| Supplied material |
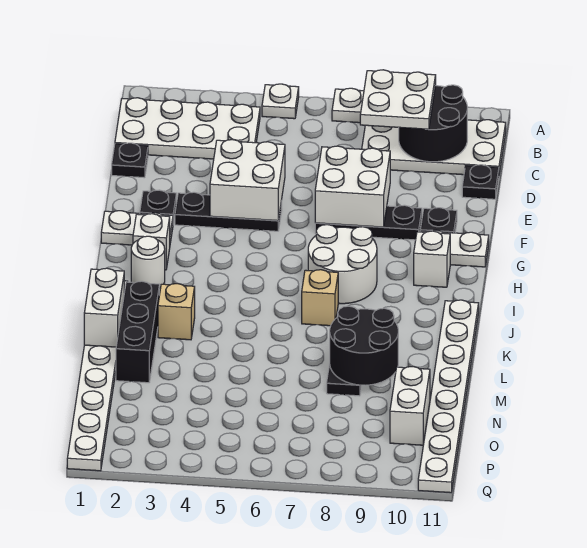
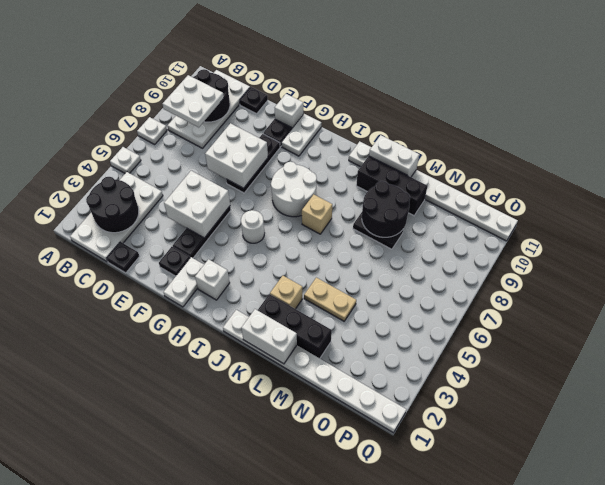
none -> black 2x2 round brick [86,177,139,233]
white 1x1 brick [414,231,450,287] -> white 1x1 brick moved to [275,94,303,128]
white 1x1 round brick [131,236,165,288] -> white 1x1 round brick moved to [241,210,264,243]
none -> black 1x3 brick [356,156,427,215]
none -> tan 1x2 plate [304,278,356,321]
white 1x2 brick [390,367,430,445] -> white 1x2 brick moved to [369,135,419,177]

| Action item |
Could you write out every line above exactly as it stands, with no images?

| Written reply |
none -> black 2x2 round brick [86,177,139,233]
white 1x1 brick [414,231,450,287] -> white 1x1 brick moved to [275,94,303,128]
white 1x1 round brick [131,236,165,288] -> white 1x1 round brick moved to [241,210,264,243]
none -> black 1x3 brick [356,156,427,215]
none -> tan 1x2 plate [304,278,356,321]
white 1x2 brick [390,367,430,445] -> white 1x2 brick moved to [369,135,419,177]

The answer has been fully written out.